Work to complete:
An exact copy of the listing below is required, minus its pictures.

Provided records:
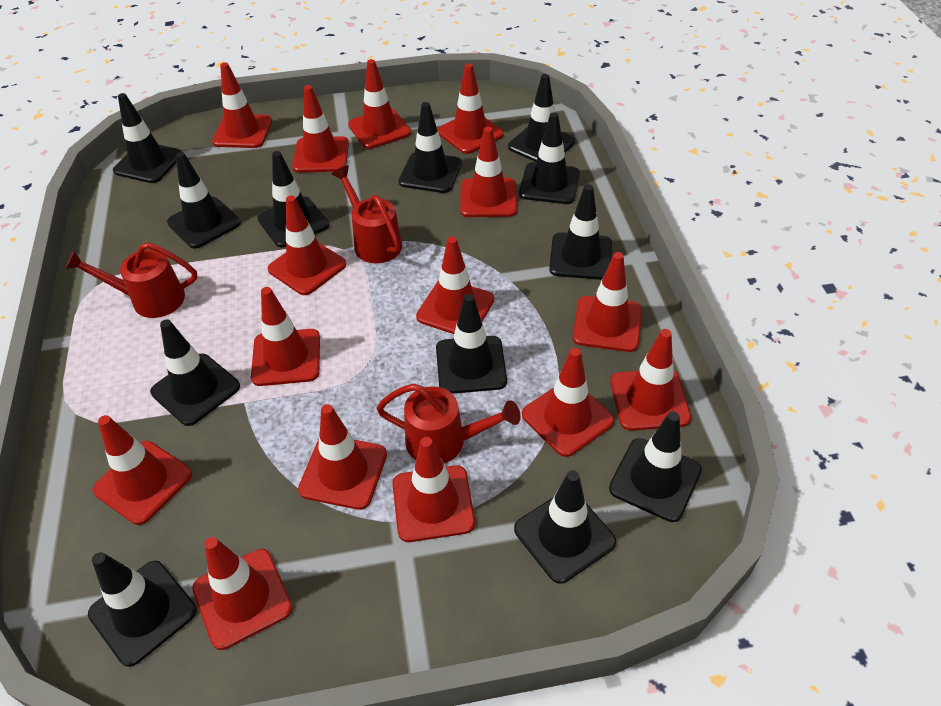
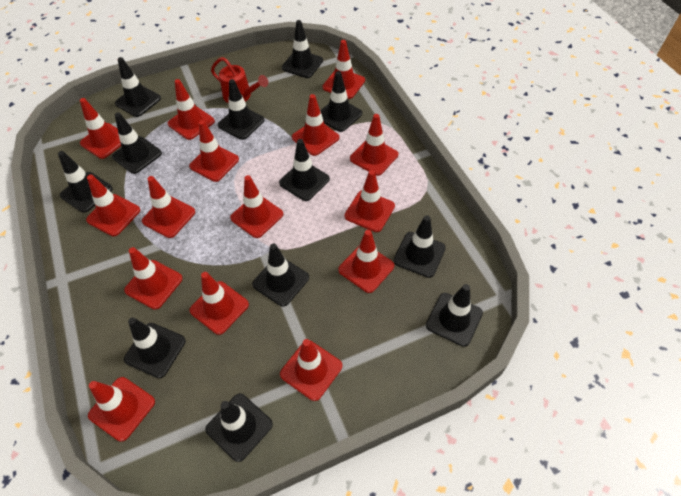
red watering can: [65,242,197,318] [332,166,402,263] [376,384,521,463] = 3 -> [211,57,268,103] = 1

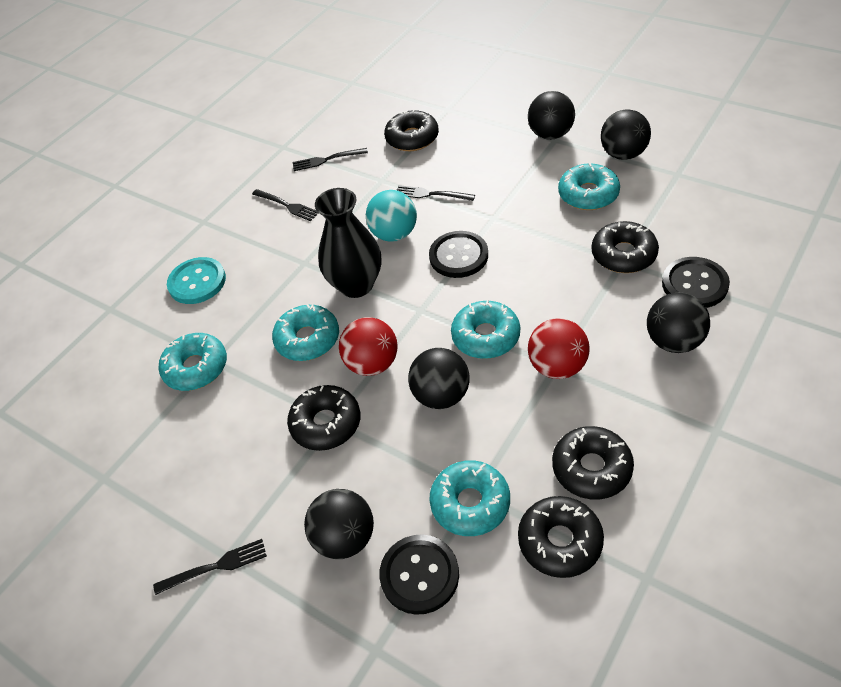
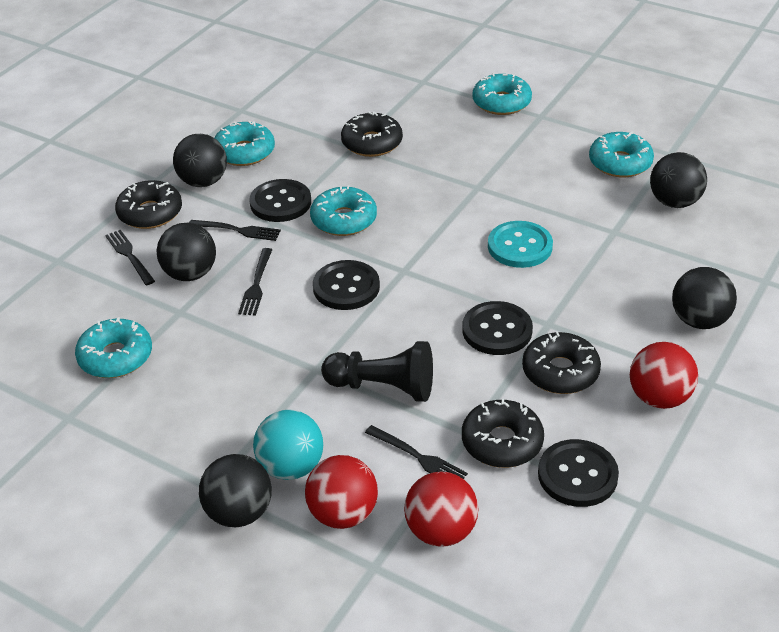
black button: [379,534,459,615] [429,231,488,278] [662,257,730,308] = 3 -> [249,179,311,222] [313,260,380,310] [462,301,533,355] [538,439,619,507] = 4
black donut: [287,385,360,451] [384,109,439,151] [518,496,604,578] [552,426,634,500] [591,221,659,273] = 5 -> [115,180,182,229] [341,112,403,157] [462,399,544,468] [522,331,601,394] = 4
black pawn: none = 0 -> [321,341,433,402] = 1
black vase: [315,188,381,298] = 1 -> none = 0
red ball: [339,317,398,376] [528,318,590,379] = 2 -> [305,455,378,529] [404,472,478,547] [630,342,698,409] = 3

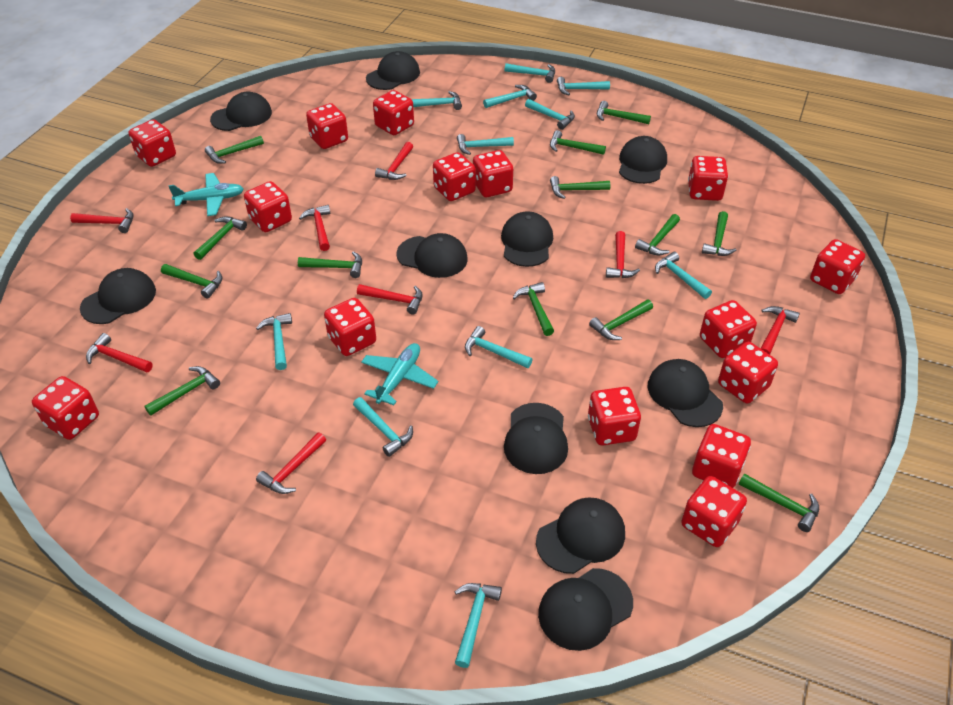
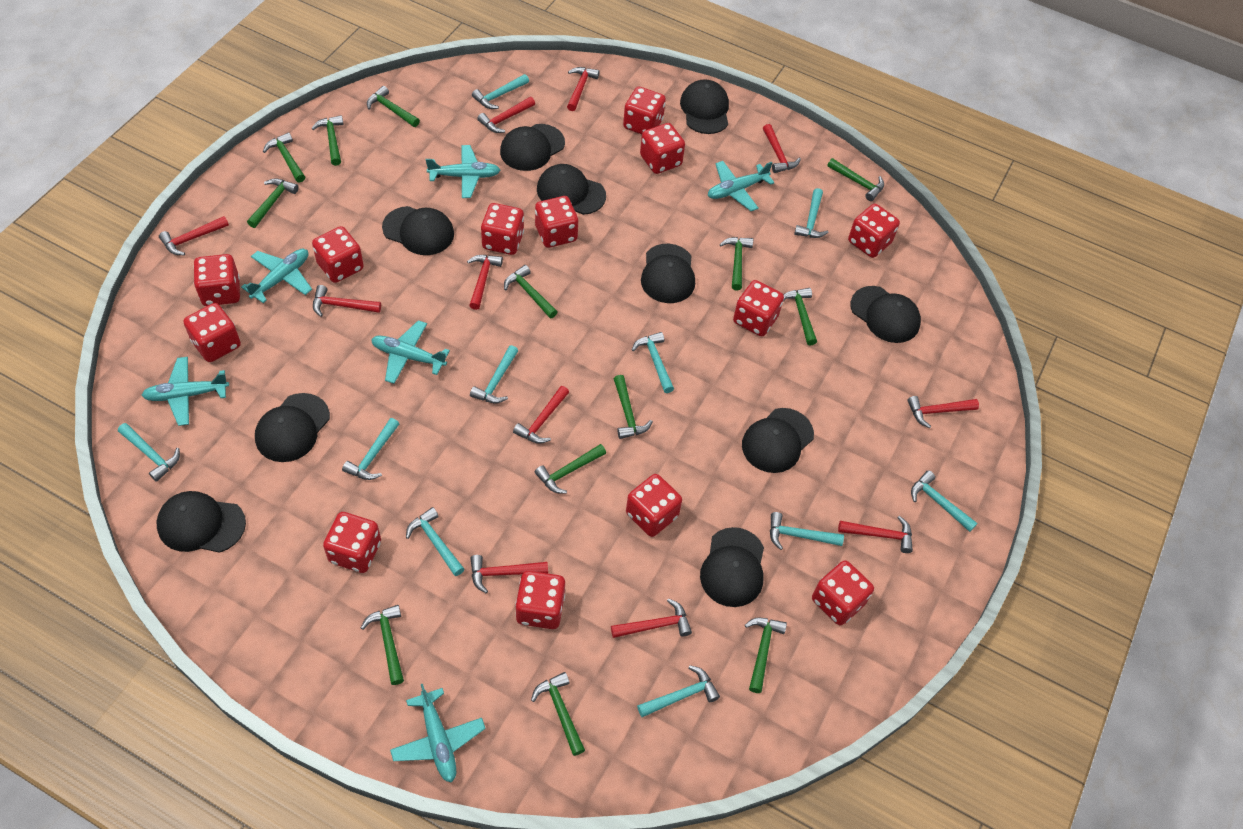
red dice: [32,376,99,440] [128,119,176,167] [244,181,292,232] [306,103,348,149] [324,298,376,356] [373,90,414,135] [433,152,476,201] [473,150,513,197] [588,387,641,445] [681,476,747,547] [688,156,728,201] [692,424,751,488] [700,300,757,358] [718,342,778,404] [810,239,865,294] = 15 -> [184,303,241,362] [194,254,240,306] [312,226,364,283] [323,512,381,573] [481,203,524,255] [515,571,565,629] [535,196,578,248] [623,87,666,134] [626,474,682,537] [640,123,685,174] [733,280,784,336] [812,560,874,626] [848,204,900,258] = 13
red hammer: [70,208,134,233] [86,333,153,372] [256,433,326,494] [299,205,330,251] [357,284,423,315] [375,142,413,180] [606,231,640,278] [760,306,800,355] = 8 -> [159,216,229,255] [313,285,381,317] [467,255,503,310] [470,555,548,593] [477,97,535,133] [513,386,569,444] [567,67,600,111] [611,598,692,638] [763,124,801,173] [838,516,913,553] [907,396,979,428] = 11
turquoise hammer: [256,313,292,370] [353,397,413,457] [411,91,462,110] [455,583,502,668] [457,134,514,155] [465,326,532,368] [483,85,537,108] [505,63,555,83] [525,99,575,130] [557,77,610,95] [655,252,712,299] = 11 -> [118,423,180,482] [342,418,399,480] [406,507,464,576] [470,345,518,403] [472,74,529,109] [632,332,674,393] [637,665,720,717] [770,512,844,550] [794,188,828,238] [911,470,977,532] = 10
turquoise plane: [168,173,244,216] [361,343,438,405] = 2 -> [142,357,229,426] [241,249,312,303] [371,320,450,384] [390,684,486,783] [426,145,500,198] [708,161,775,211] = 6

Response to this task:
red watering can: [65,242,197,318] [332,166,402,263] [376,384,521,463] = 3 -> [211,57,268,103] = 1

black button: [379,534,459,615] [429,231,488,278] [662,257,730,308] = 3 -> [249,179,311,222] [313,260,380,310] [462,301,533,355] [538,439,619,507] = 4
black donut: [287,385,360,451] [384,109,439,151] [518,496,604,578] [552,426,634,500] [591,221,659,273] = 5 -> [115,180,182,229] [341,112,403,157] [462,399,544,468] [522,331,601,394] = 4
black pawn: none = 0 -> [321,341,433,402] = 1
black vase: [315,188,381,298] = 1 -> none = 0
red ball: [339,317,398,376] [528,318,590,379] = 2 -> [305,455,378,529] [404,472,478,547] [630,342,698,409] = 3

red dice: [32,376,99,440] [128,119,176,167] [244,181,292,232] [306,103,348,149] [324,298,376,356] [373,90,414,135] [433,152,476,201] [473,150,513,197] [588,387,641,445] [681,476,747,547] [688,156,728,201] [692,424,751,488] [700,300,757,358] [718,342,778,404] [810,239,865,294] = 15 -> [184,303,241,362] [194,254,240,306] [312,226,364,283] [323,512,381,573] [481,203,524,255] [515,571,565,629] [535,196,578,248] [623,87,666,134] [626,474,682,537] [640,123,685,174] [733,280,784,336] [812,560,874,626] [848,204,900,258] = 13
red hammer: [70,208,134,233] [86,333,153,372] [256,433,326,494] [299,205,330,251] [357,284,423,315] [375,142,413,180] [606,231,640,278] [760,306,800,355] = 8 -> [159,216,229,255] [313,285,381,317] [467,255,503,310] [470,555,548,593] [477,97,535,133] [513,386,569,444] [567,67,600,111] [611,598,692,638] [763,124,801,173] [838,516,913,553] [907,396,979,428] = 11
turquoise hammer: [256,313,292,370] [353,397,413,457] [411,91,462,110] [455,583,502,668] [457,134,514,155] [465,326,532,368] [483,85,537,108] [505,63,555,83] [525,99,575,130] [557,77,610,95] [655,252,712,299] = 11 -> [118,423,180,482] [342,418,399,480] [406,507,464,576] [470,345,518,403] [472,74,529,109] [632,332,674,393] [637,665,720,717] [770,512,844,550] [794,188,828,238] [911,470,977,532] = 10
turquoise plane: [168,173,244,216] [361,343,438,405] = 2 -> [142,357,229,426] [241,249,312,303] [371,320,450,384] [390,684,486,783] [426,145,500,198] [708,161,775,211] = 6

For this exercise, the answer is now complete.